_WHAT IS BEING ASKED_
Rewrite the listing below with every "px" changed to "pixels" and nothing else altered.
§ §
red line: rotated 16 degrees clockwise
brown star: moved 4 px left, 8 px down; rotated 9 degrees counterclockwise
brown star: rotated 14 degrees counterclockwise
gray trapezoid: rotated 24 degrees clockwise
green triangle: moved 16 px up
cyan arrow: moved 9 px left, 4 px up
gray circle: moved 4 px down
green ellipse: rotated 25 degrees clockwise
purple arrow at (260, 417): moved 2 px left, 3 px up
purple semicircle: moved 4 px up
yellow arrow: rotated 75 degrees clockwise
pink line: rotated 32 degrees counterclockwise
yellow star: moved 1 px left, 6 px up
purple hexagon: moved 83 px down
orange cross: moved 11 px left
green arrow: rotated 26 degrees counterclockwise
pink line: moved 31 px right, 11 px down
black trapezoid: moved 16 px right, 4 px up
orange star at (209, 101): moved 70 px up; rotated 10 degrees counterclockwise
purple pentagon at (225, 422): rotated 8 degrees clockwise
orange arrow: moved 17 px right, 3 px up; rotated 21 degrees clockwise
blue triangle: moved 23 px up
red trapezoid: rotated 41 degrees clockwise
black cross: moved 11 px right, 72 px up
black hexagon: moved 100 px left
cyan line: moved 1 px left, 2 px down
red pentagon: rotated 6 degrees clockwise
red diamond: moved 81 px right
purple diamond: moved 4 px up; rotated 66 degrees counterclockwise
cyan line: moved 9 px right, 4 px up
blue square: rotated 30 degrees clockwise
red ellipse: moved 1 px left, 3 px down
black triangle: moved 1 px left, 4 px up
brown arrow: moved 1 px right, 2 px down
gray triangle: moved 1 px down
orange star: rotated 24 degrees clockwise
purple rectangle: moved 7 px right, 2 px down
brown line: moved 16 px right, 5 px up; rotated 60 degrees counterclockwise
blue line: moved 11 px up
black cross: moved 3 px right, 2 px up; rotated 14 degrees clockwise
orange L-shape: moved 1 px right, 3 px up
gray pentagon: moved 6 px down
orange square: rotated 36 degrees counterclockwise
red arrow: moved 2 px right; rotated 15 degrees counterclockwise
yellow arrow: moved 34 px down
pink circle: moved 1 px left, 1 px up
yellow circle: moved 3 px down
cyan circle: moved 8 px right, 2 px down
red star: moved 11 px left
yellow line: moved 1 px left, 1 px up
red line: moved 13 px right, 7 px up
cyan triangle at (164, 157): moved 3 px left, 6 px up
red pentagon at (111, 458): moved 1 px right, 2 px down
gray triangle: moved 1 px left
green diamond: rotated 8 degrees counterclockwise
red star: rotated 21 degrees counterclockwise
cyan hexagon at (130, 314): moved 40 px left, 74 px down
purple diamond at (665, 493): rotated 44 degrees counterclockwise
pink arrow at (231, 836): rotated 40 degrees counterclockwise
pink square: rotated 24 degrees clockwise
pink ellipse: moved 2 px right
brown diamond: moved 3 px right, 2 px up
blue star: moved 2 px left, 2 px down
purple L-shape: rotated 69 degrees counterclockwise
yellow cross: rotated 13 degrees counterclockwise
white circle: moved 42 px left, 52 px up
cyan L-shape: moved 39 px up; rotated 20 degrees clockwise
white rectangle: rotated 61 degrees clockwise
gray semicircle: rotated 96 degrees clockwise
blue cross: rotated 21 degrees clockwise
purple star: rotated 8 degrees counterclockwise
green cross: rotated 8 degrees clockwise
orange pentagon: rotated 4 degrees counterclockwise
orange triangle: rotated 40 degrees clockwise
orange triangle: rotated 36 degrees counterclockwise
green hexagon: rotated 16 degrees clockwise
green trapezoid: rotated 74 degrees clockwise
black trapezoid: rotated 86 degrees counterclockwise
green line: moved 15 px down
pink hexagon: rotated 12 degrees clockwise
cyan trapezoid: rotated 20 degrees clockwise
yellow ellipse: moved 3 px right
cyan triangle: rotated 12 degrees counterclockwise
§ §
_TASK SOLUTION_
red line: rotated 16 degrees clockwise
brown star: moved 4 pixels left, 8 pixels down; rotated 9 degrees counterclockwise
brown star: rotated 14 degrees counterclockwise
gray trapezoid: rotated 24 degrees clockwise
green triangle: moved 16 pixels up
cyan arrow: moved 9 pixels left, 4 pixels up
gray circle: moved 4 pixels down
green ellipse: rotated 25 degrees clockwise
purple arrow at (260, 417): moved 2 pixels left, 3 pixels up
purple semicircle: moved 4 pixels up
yellow arrow: rotated 75 degrees clockwise
pink line: rotated 32 degrees counterclockwise
yellow star: moved 1 pixels left, 6 pixels up
purple hexagon: moved 83 pixels down
orange cross: moved 11 pixels left
green arrow: rotated 26 degrees counterclockwise
pink line: moved 31 pixels right, 11 pixels down
black trapezoid: moved 16 pixels right, 4 pixels up
orange star at (209, 101): moved 70 pixels up; rotated 10 degrees counterclockwise
purple pentagon at (225, 422): rotated 8 degrees clockwise
orange arrow: moved 17 pixels right, 3 pixels up; rotated 21 degrees clockwise
blue triangle: moved 23 pixels up
red trapezoid: rotated 41 degrees clockwise
black cross: moved 11 pixels right, 72 pixels up
black hexagon: moved 100 pixels left
cyan line: moved 1 pixels left, 2 pixels down
red pentagon: rotated 6 degrees clockwise
red diamond: moved 81 pixels right
purple diamond: moved 4 pixels up; rotated 66 degrees counterclockwise
cyan line: moved 9 pixels right, 4 pixels up
blue square: rotated 30 degrees clockwise
red ellipse: moved 1 pixels left, 3 pixels down
black triangle: moved 1 pixels left, 4 pixels up
brown arrow: moved 1 pixels right, 2 pixels down
gray triangle: moved 1 pixels down
orange star: rotated 24 degrees clockwise
purple rectangle: moved 7 pixels right, 2 pixels down
brown line: moved 16 pixels right, 5 pixels up; rotated 60 degrees counterclockwise
blue line: moved 11 pixels up
black cross: moved 3 pixels right, 2 pixels up; rotated 14 degrees clockwise
orange L-shape: moved 1 pixels right, 3 pixels up
gray pentagon: moved 6 pixels down
orange square: rotated 36 degrees counterclockwise
red arrow: moved 2 pixels right; rotated 15 degrees counterclockwise
yellow arrow: moved 34 pixels down
pink circle: moved 1 pixels left, 1 pixels up
yellow circle: moved 3 pixels down
cyan circle: moved 8 pixels right, 2 pixels down
red star: moved 11 pixels left
yellow line: moved 1 pixels left, 1 pixels up
red line: moved 13 pixels right, 7 pixels up
cyan triangle at (164, 157): moved 3 pixels left, 6 pixels up
red pentagon at (111, 458): moved 1 pixels right, 2 pixels down
gray triangle: moved 1 pixels left
green diamond: rotated 8 degrees counterclockwise
red star: rotated 21 degrees counterclockwise
cyan hexagon at (130, 314): moved 40 pixels left, 74 pixels down
purple diamond at (665, 493): rotated 44 degrees counterclockwise
pink arrow at (231, 836): rotated 40 degrees counterclockwise
pink square: rotated 24 degrees clockwise
pink ellipse: moved 2 pixels right
brown diamond: moved 3 pixels right, 2 pixels up
blue star: moved 2 pixels left, 2 pixels down
purple L-shape: rotated 69 degrees counterclockwise
yellow cross: rotated 13 degrees counterclockwise
white circle: moved 42 pixels left, 52 pixels up
cyan L-shape: moved 39 pixels up; rotated 20 degrees clockwise
white rectangle: rotated 61 degrees clockwise
gray semicircle: rotated 96 degrees clockwise
blue cross: rotated 21 degrees clockwise
purple star: rotated 8 degrees counterclockwise
green cross: rotated 8 degrees clockwise
orange pentagon: rotated 4 degrees counterclockwise
orange triangle: rotated 40 degrees clockwise
orange triangle: rotated 36 degrees counterclockwise
green hexagon: rotated 16 degrees clockwise
green trapezoid: rotated 74 degrees clockwise
black trapezoid: rotated 86 degrees counterclockwise
green line: moved 15 pixels down
pink hexagon: rotated 12 degrees clockwise
cyan trapezoid: rotated 20 degrees clockwise
yellow ellipse: moved 3 pixels right
cyan triangle: rotated 12 degrees counterclockwise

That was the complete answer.